##### DATA SUPPLIED #####

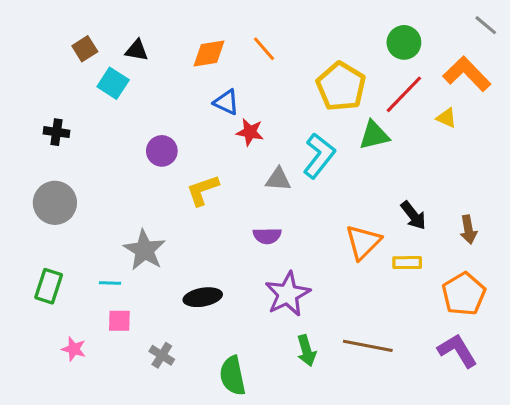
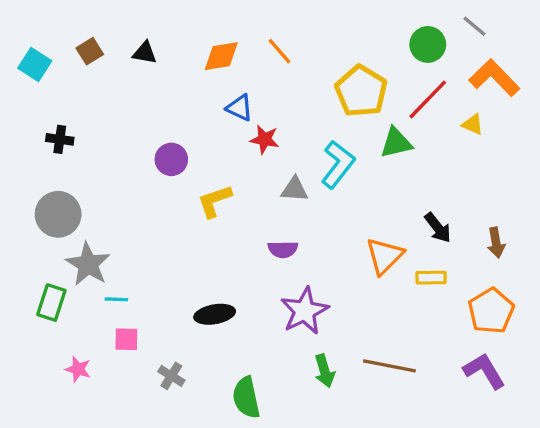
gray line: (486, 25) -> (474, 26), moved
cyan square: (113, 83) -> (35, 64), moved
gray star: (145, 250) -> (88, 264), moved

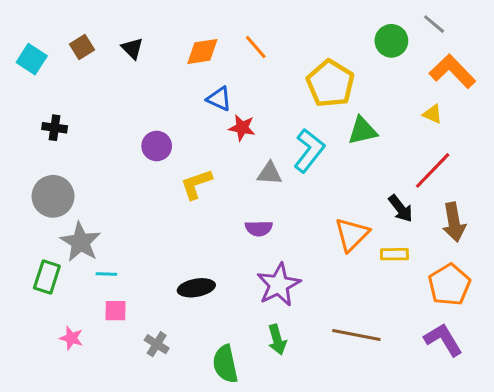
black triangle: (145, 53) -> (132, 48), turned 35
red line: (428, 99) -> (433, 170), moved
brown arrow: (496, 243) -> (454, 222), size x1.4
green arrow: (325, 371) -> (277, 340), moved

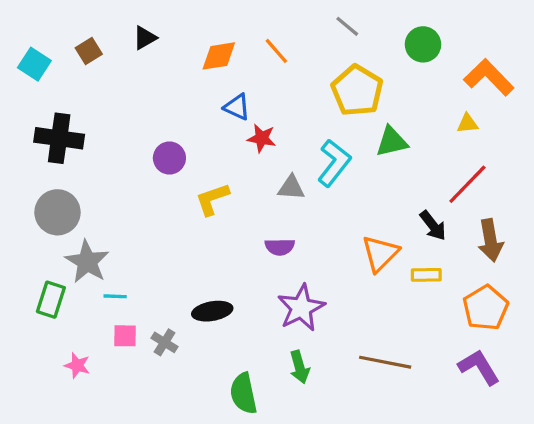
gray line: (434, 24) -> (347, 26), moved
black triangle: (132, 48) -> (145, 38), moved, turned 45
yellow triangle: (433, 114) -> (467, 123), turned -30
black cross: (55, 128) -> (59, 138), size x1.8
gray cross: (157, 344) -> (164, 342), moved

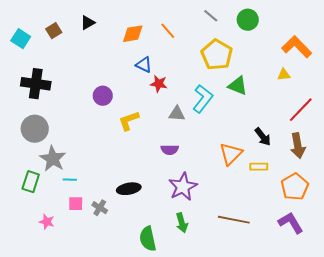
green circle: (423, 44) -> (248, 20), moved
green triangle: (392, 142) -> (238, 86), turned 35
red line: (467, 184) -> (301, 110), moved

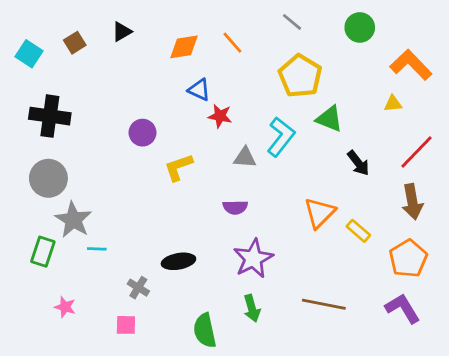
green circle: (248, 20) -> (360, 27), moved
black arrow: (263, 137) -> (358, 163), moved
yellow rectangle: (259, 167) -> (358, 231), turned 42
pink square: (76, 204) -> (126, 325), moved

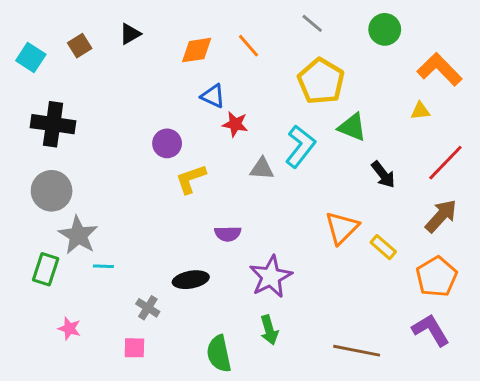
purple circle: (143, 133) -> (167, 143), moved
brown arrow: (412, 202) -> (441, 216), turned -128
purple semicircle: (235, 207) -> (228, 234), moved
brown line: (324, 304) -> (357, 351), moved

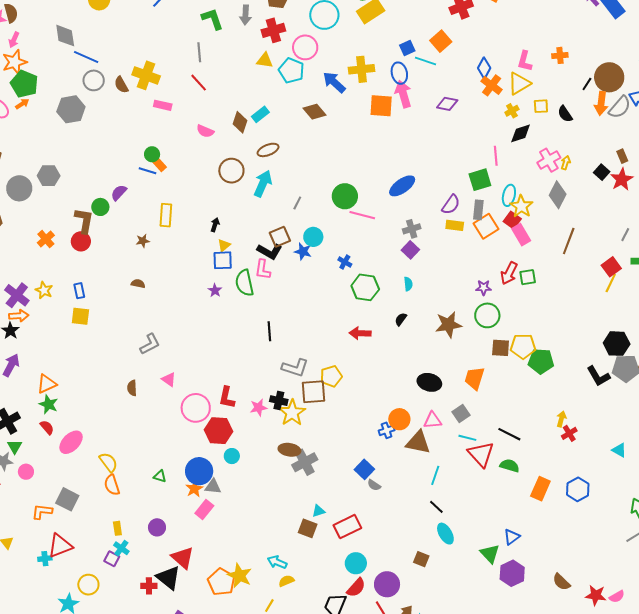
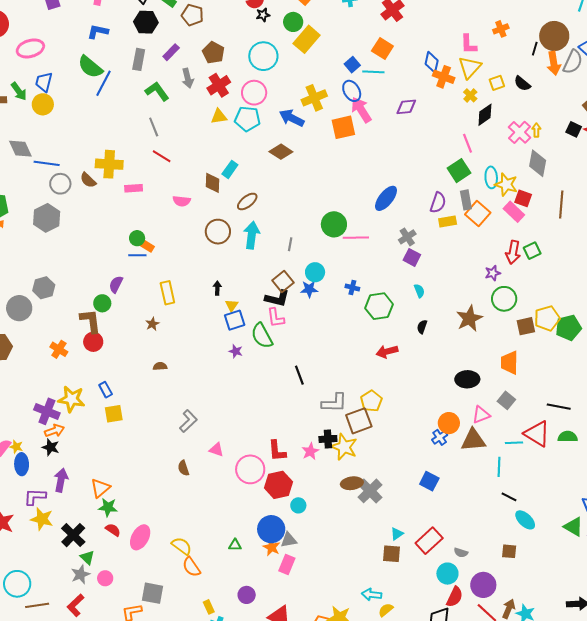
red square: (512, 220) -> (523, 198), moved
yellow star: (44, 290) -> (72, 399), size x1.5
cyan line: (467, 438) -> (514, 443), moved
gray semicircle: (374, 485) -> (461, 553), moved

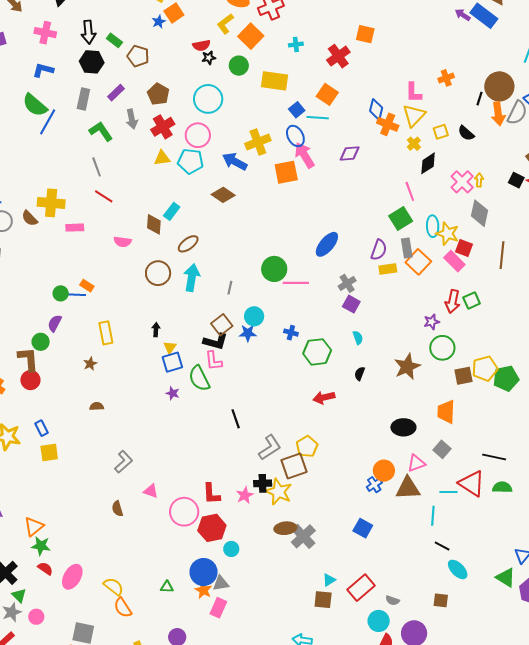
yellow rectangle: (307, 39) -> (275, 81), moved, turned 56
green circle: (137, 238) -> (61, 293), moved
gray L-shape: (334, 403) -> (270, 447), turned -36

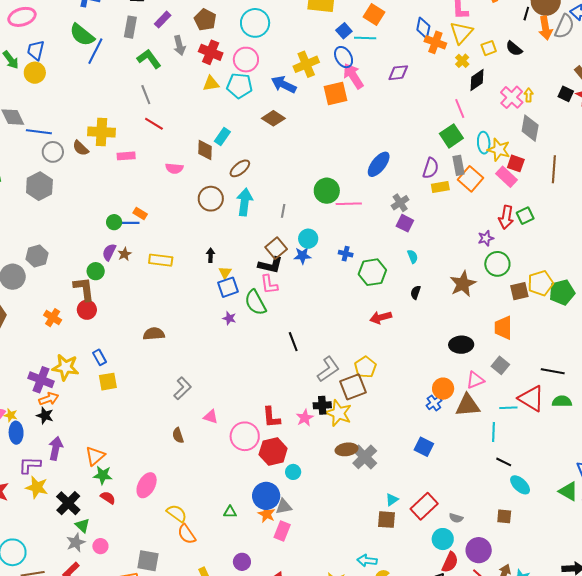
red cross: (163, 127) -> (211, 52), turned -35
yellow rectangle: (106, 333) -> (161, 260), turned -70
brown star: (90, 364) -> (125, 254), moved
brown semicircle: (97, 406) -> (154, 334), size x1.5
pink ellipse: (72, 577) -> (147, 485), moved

#####

| HOW TO COMPLETE THIS TASK |
Please transcribe, word for word, every line from the one containing "yellow rectangle: (307, 39)" through the last line of the records, both included, and leave the pictures out.

| SOLUTION TO THIS PROBLEM |
yellow rectangle: (307, 39) -> (275, 81), moved, turned 56
green circle: (137, 238) -> (61, 293), moved
gray L-shape: (334, 403) -> (270, 447), turned -36

red cross: (163, 127) -> (211, 52), turned -35
yellow rectangle: (106, 333) -> (161, 260), turned -70
brown star: (90, 364) -> (125, 254), moved
brown semicircle: (97, 406) -> (154, 334), size x1.5
pink ellipse: (72, 577) -> (147, 485), moved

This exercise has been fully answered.